:: Entries shown

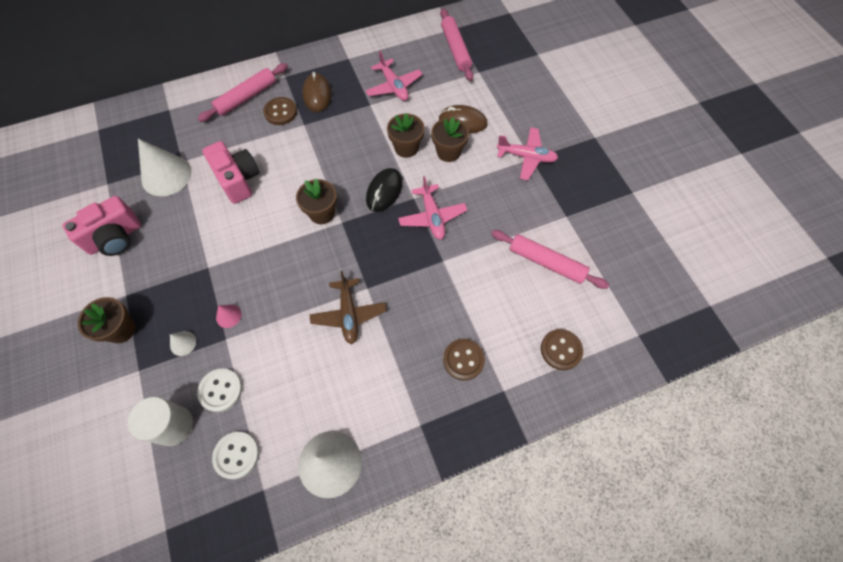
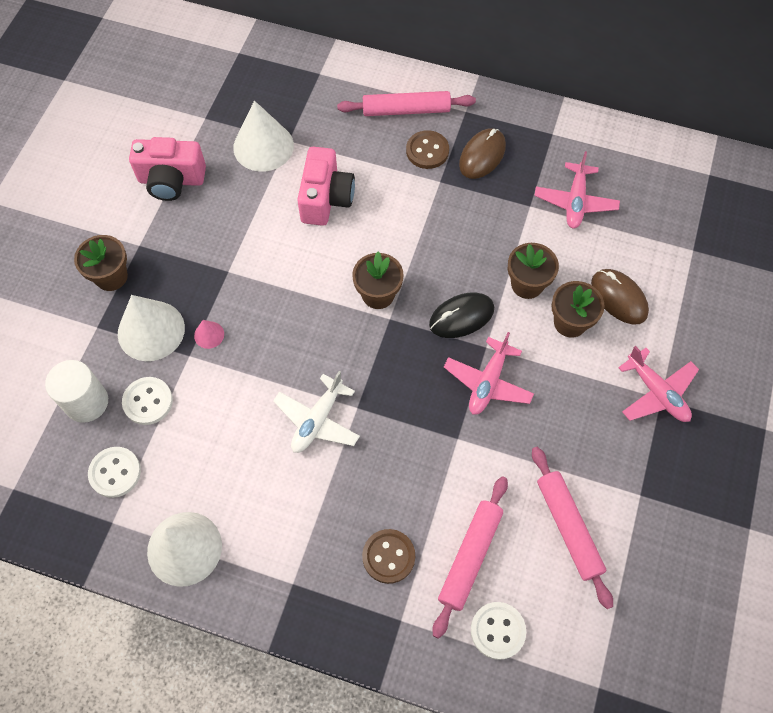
camera: 40 degrees right, 0 degrees up
white cone [170,331,196,356] -> white cone [118,295,185,361], size x2.23
brown plane [310,271,386,344] -> white plane [273,371,360,453]
pink rolling pin [440,8,474,81] -> pink rolling pin moved to [433,476,508,639]
brown button [541,329,583,370] -> white button [471,602,526,660]

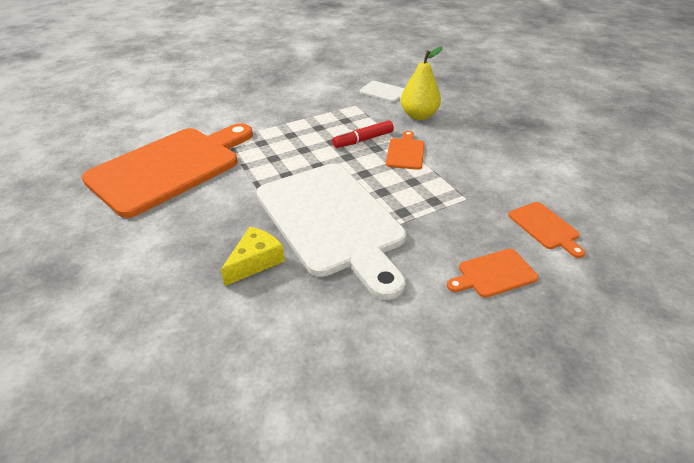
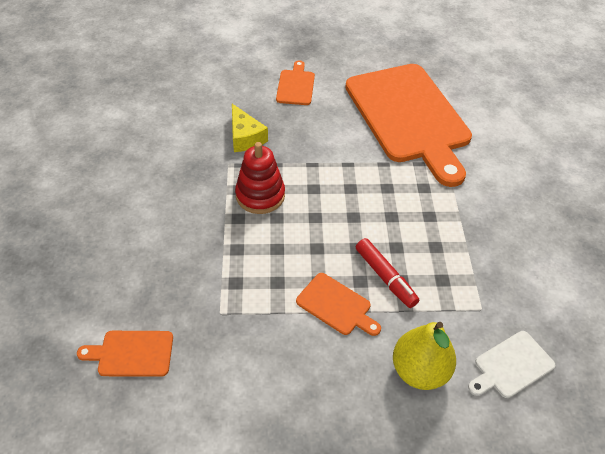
camera: 115 degrees right, 10 degrees up
white cutting board [257,163,406,300] -> red stacking toy [235,142,285,214]
red marker [332,120,394,148] -> red marker turned 150 degrees clockwise [356,238,419,308]
orange cutting board [447,249,538,298] -> orange cutting board moved to [276,60,315,105]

::::

# What the task requires:
Which lines of the material contain "moved"? List them.

# Problem solution:
pink rolling pin [440,8,474,81] -> pink rolling pin moved to [433,476,508,639]
orange cutting board [447,249,538,298] -> orange cutting board moved to [276,60,315,105]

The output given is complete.